Please tally the lines below that contain the word "black" and reply with the total alone.
──────── Supplied records ────────
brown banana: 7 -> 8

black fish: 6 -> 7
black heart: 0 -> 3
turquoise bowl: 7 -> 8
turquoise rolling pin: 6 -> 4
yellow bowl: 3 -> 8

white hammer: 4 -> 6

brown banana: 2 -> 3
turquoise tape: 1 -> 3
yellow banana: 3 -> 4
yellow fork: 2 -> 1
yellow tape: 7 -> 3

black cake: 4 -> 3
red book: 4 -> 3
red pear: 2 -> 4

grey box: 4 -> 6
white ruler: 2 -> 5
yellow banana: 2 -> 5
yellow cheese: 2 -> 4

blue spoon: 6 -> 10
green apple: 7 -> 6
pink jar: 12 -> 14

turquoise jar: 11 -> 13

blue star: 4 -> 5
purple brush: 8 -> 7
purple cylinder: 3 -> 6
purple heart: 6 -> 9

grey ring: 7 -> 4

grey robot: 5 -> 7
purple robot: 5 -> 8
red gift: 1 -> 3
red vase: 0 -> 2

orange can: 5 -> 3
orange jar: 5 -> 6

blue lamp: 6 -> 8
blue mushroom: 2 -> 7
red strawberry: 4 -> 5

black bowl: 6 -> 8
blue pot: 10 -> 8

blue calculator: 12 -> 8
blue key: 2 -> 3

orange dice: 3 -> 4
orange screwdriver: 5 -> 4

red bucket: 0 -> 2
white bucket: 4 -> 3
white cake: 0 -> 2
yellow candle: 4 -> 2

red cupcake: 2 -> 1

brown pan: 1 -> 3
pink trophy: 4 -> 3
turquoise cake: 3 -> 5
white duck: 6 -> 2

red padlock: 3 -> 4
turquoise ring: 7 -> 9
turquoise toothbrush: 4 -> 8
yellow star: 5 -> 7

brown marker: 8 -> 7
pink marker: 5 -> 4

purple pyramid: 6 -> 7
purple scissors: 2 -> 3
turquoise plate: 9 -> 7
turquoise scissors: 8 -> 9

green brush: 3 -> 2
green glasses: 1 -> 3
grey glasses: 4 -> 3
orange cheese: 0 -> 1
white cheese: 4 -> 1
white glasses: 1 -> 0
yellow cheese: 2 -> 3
────────
**Exercise answer**. 4